Required work => Print the line that has "ENC1 pin CLK: D8 -> none" in it, then every remaining line of the data, exactly and without anything extra.

Data under study =>
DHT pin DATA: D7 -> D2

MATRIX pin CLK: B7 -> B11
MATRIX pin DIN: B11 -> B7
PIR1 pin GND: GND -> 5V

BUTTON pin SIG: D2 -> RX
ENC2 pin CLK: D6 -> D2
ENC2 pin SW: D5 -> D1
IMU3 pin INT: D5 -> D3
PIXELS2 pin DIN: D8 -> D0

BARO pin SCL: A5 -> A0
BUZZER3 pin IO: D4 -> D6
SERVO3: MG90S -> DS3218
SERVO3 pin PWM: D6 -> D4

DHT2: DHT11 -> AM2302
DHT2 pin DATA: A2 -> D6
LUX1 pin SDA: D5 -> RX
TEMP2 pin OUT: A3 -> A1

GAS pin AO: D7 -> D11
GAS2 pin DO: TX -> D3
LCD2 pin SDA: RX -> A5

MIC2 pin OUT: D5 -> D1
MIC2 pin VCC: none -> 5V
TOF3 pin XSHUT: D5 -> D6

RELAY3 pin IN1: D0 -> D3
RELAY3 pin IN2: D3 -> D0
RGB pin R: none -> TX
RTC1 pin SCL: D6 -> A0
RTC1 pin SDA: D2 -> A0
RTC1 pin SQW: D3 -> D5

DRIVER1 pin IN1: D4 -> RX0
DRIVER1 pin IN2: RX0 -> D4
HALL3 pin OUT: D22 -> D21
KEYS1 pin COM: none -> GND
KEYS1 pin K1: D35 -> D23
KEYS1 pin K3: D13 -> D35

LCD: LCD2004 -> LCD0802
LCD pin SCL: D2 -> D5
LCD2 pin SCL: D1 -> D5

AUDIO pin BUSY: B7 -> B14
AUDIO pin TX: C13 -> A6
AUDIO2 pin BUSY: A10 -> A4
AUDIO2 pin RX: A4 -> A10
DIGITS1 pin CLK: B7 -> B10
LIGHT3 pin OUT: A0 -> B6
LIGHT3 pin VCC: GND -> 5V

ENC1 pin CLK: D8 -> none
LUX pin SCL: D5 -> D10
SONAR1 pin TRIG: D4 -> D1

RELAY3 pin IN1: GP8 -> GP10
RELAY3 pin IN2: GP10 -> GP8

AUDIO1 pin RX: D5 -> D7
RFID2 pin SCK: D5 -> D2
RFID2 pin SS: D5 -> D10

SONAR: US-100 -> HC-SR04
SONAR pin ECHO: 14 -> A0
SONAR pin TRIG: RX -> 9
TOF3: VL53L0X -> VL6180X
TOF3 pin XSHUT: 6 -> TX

Completed task =>
ENC1 pin CLK: D8 -> none
LUX pin SCL: D5 -> D10
SONAR1 pin TRIG: D4 -> D1

RELAY3 pin IN1: GP8 -> GP10
RELAY3 pin IN2: GP10 -> GP8

AUDIO1 pin RX: D5 -> D7
RFID2 pin SCK: D5 -> D2
RFID2 pin SS: D5 -> D10

SONAR: US-100 -> HC-SR04
SONAR pin ECHO: 14 -> A0
SONAR pin TRIG: RX -> 9
TOF3: VL53L0X -> VL6180X
TOF3 pin XSHUT: 6 -> TX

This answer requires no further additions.